RECORDS PROVIDED START

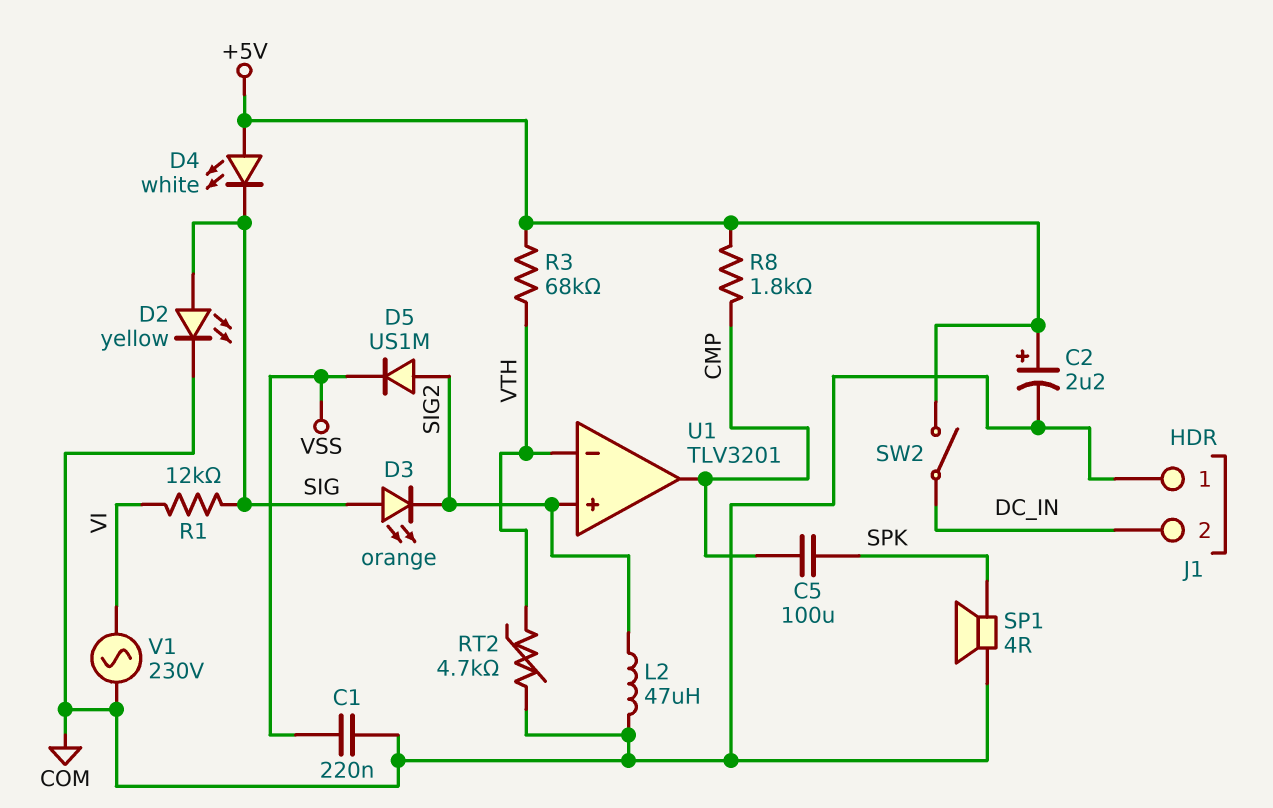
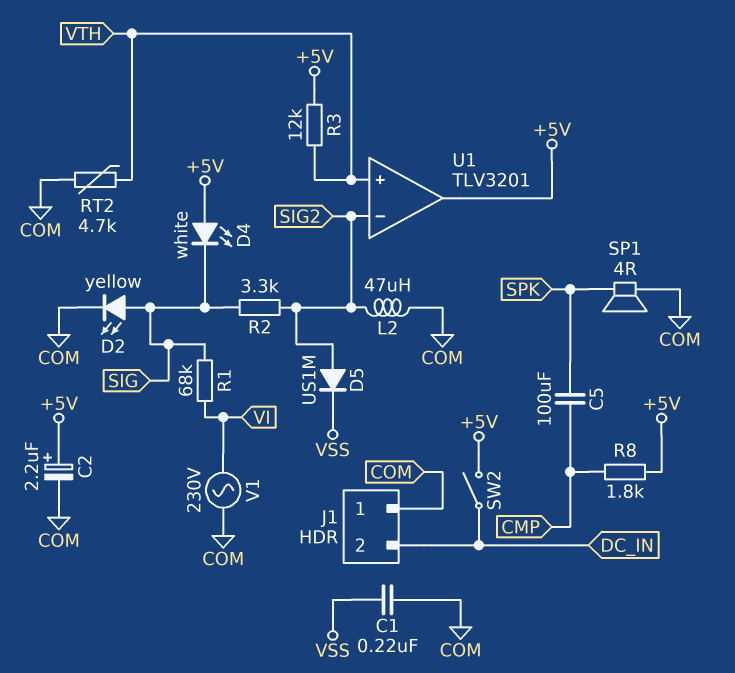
D3: LED orange (A SIG, K SIG2) -> none
R1: 12k (SIG, VI) -> 68k (SIG, VI)
R2: none -> 3.3k (SIG, SIG2)
R3: 68k (+5V, VTH) -> 12k (+5V, VTH)
U1 pin in+: SIG2 -> VTH
U1 pin in-: VTH -> SIG2
U1 pin out: CMP -> +5V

RECORDS PROVIDED END

▶ **TRY IT**
No pictures, please. Output the listing above exactly as it stands.

▶ **SOLVED EXERCISE**
D3: LED orange (A SIG, K SIG2) -> none
R1: 12k (SIG, VI) -> 68k (SIG, VI)
R2: none -> 3.3k (SIG, SIG2)
R3: 68k (+5V, VTH) -> 12k (+5V, VTH)
U1 pin in+: SIG2 -> VTH
U1 pin in-: VTH -> SIG2
U1 pin out: CMP -> +5V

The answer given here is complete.